Return only the tail of the data below, word for word: the line with "green circle: (292, 49) -> (174, 74), moved" and each line after it through the final one.

=== Section Start ===

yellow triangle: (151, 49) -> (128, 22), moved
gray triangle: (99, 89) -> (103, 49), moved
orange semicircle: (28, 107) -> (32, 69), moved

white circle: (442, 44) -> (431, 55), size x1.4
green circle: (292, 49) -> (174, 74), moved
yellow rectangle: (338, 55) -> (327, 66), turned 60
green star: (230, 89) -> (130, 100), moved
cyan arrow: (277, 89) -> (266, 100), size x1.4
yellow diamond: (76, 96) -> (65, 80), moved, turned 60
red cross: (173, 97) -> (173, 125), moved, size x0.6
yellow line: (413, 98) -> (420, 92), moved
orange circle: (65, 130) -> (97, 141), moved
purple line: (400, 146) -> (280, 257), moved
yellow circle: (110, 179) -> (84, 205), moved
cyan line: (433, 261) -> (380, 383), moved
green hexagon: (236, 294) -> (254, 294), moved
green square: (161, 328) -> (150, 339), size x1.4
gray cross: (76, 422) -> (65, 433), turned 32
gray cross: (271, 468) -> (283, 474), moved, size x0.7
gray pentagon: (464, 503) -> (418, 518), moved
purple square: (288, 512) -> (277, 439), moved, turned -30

=== Section End ===

▸ **Task result**
green circle: (292, 49) -> (174, 74), moved
yellow rectangle: (338, 55) -> (327, 66), turned 60
green star: (230, 89) -> (130, 100), moved
cyan arrow: (277, 89) -> (266, 100), size x1.4
yellow diamond: (76, 96) -> (65, 80), moved, turned 60
red cross: (173, 97) -> (173, 125), moved, size x0.6
yellow line: (413, 98) -> (420, 92), moved
orange circle: (65, 130) -> (97, 141), moved
purple line: (400, 146) -> (280, 257), moved
yellow circle: (110, 179) -> (84, 205), moved
cyan line: (433, 261) -> (380, 383), moved
green hexagon: (236, 294) -> (254, 294), moved
green square: (161, 328) -> (150, 339), size x1.4
gray cross: (76, 422) -> (65, 433), turned 32
gray cross: (271, 468) -> (283, 474), moved, size x0.7
gray pentagon: (464, 503) -> (418, 518), moved
purple square: (288, 512) -> (277, 439), moved, turned -30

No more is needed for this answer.